# [TASK REQUIREMENTS]
Copy the data that follows exactly, and include none of its images.

# [INFORMATION PROVIDED]

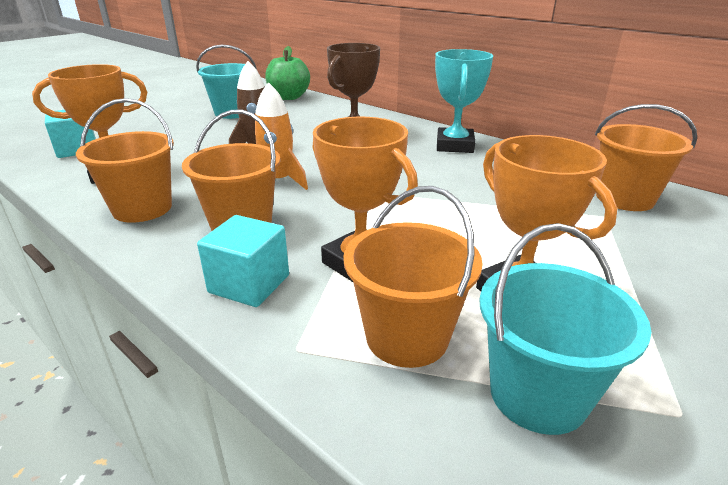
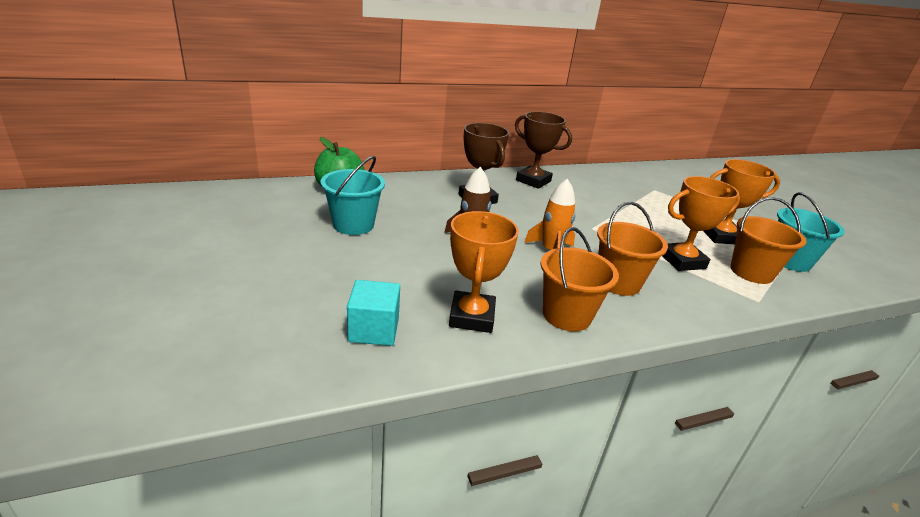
camera: 65 degrees left, 0 degrees up
(249, 284) = (695, 298): turquoise cube -> none
(454, 146) = (533, 181): turquoise trophy -> brown trophy
(624, 198) = (638, 178): orange bucket -> none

# [SOLUTION TO THIS EXERCISE]
camera: 65 degrees left, 0 degrees up
(249, 284) = (695, 298): turquoise cube -> none
(454, 146) = (533, 181): turquoise trophy -> brown trophy
(624, 198) = (638, 178): orange bucket -> none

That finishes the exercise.